[PROVIDED ENTRIES — start]

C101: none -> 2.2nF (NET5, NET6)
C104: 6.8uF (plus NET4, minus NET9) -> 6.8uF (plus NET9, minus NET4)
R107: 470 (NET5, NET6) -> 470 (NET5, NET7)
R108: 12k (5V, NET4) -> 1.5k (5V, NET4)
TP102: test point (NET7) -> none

[PROVIDED ENTRIES — finish]
[PROVIDED ENTRIES — start]

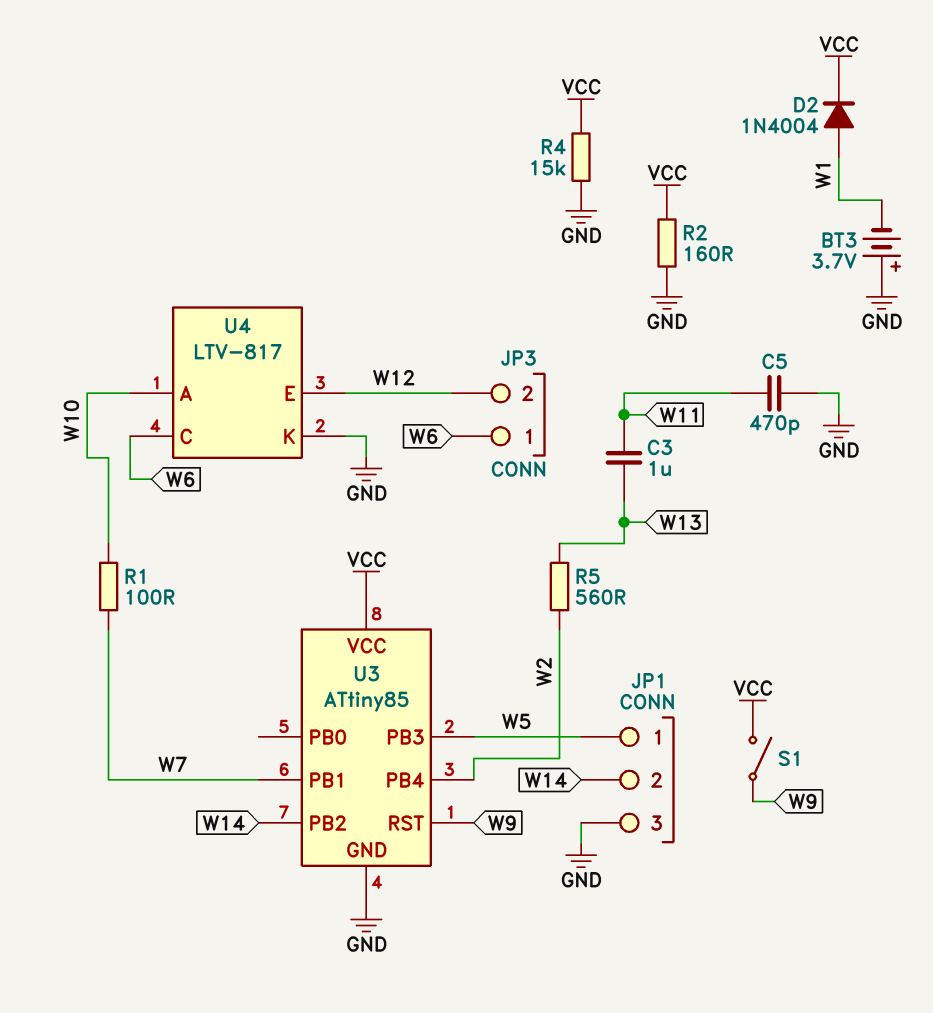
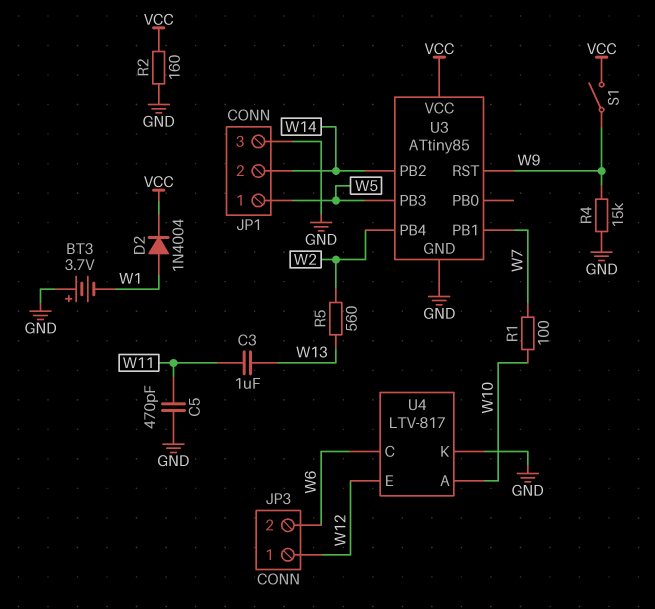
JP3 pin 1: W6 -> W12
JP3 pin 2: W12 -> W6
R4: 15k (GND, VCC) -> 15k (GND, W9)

[PROVIDED ENTRIES — finish]

### [TASK GOAL]
Nothing but a number should be given: the count of lines in the data above with the word "none".

### [RESPONSE BELOW]
2